Dataset section:
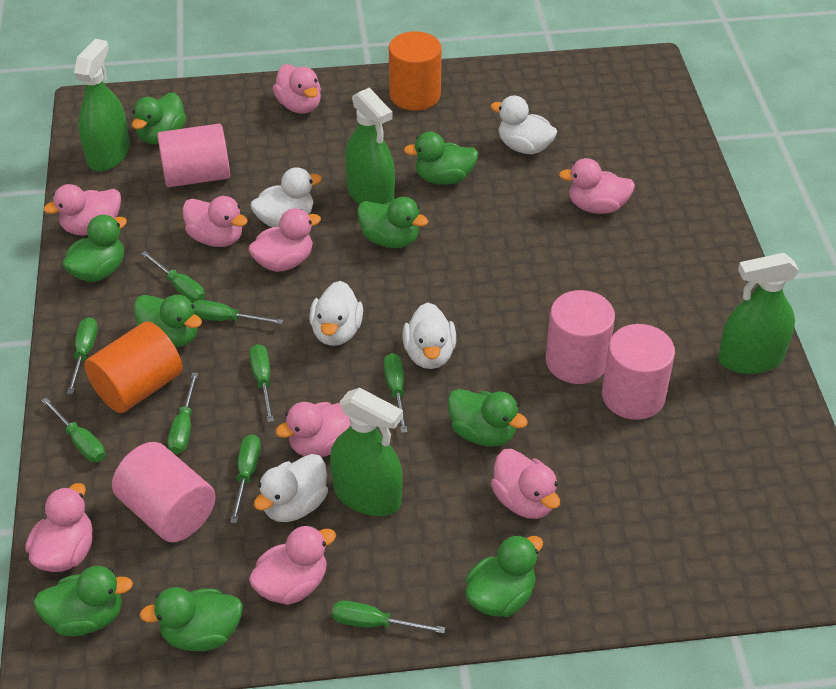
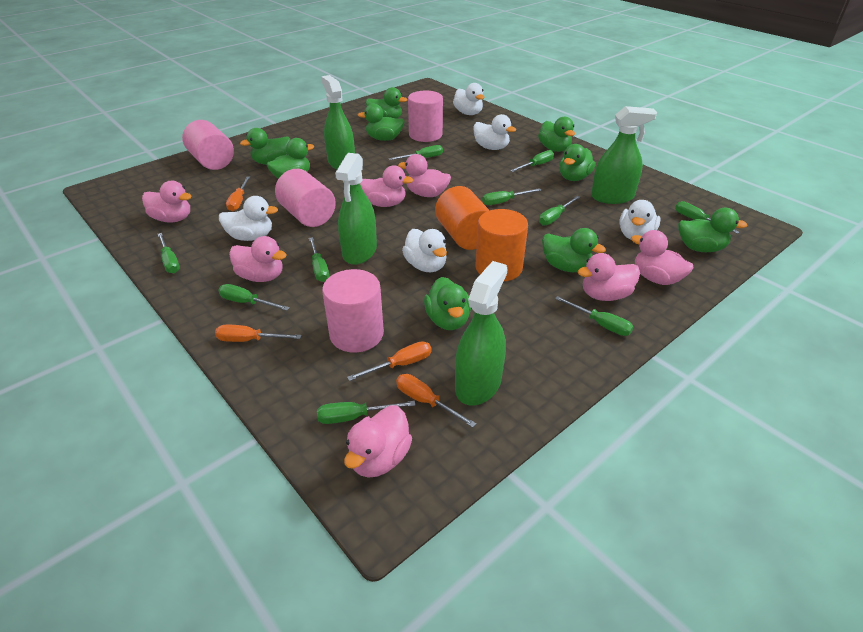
green screwdriver: 9 -> 10
orange screwdriver: 0 -> 4
pink duck: 9 -> 7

Work instructions: Go through the data and gather every line that holds "screwdriver".

Exercise answer:
green screwdriver: 9 -> 10
orange screwdriver: 0 -> 4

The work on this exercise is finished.